SHORT EXERCISE: From the records below, copy out only the lines that contain the word "right".

INFORMATION GIVEN:
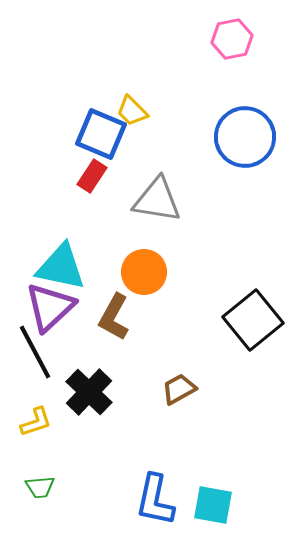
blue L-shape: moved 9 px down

...

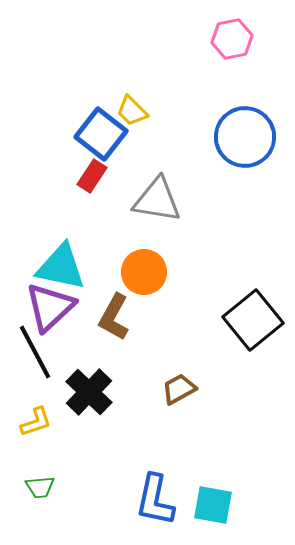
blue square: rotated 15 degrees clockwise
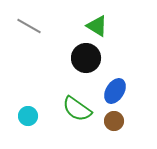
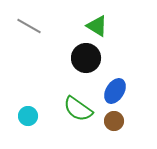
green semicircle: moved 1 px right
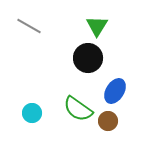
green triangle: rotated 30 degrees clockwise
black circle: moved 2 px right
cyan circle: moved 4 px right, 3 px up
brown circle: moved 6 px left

EXERCISE OUTPUT:
green semicircle: moved 1 px right
black circle: moved 2 px right
cyan circle: moved 4 px right, 3 px up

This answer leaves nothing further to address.